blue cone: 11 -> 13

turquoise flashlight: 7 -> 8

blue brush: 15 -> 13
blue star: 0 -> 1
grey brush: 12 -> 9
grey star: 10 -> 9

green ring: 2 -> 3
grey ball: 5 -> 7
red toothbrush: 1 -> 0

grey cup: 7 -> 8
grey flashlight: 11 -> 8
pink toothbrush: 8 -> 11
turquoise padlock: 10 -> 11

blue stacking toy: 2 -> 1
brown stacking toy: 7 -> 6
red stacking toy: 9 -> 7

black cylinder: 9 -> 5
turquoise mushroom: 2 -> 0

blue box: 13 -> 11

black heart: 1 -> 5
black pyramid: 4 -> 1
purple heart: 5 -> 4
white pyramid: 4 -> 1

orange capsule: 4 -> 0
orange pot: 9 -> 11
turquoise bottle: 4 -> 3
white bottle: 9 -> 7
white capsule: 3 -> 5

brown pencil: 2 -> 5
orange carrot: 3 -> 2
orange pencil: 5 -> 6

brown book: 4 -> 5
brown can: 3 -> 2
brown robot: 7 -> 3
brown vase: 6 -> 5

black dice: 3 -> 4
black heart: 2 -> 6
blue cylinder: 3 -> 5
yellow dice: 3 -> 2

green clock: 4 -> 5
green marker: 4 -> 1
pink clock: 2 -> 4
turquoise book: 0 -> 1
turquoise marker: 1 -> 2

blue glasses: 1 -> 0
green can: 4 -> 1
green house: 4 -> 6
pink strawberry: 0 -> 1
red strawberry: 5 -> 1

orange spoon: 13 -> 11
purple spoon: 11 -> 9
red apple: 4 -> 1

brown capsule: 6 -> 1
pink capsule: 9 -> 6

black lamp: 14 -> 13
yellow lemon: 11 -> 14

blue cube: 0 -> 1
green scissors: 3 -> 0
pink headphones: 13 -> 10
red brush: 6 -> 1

----

Exercise prompt> Nothing should be left out. Reproduce all the entries precisely.

Output for this task>
blue cone: 11 -> 13

turquoise flashlight: 7 -> 8

blue brush: 15 -> 13
blue star: 0 -> 1
grey brush: 12 -> 9
grey star: 10 -> 9

green ring: 2 -> 3
grey ball: 5 -> 7
red toothbrush: 1 -> 0

grey cup: 7 -> 8
grey flashlight: 11 -> 8
pink toothbrush: 8 -> 11
turquoise padlock: 10 -> 11

blue stacking toy: 2 -> 1
brown stacking toy: 7 -> 6
red stacking toy: 9 -> 7

black cylinder: 9 -> 5
turquoise mushroom: 2 -> 0

blue box: 13 -> 11

black heart: 1 -> 5
black pyramid: 4 -> 1
purple heart: 5 -> 4
white pyramid: 4 -> 1

orange capsule: 4 -> 0
orange pot: 9 -> 11
turquoise bottle: 4 -> 3
white bottle: 9 -> 7
white capsule: 3 -> 5

brown pencil: 2 -> 5
orange carrot: 3 -> 2
orange pencil: 5 -> 6

brown book: 4 -> 5
brown can: 3 -> 2
brown robot: 7 -> 3
brown vase: 6 -> 5

black dice: 3 -> 4
black heart: 2 -> 6
blue cylinder: 3 -> 5
yellow dice: 3 -> 2

green clock: 4 -> 5
green marker: 4 -> 1
pink clock: 2 -> 4
turquoise book: 0 -> 1
turquoise marker: 1 -> 2

blue glasses: 1 -> 0
green can: 4 -> 1
green house: 4 -> 6
pink strawberry: 0 -> 1
red strawberry: 5 -> 1

orange spoon: 13 -> 11
purple spoon: 11 -> 9
red apple: 4 -> 1

brown capsule: 6 -> 1
pink capsule: 9 -> 6

black lamp: 14 -> 13
yellow lemon: 11 -> 14

blue cube: 0 -> 1
green scissors: 3 -> 0
pink headphones: 13 -> 10
red brush: 6 -> 1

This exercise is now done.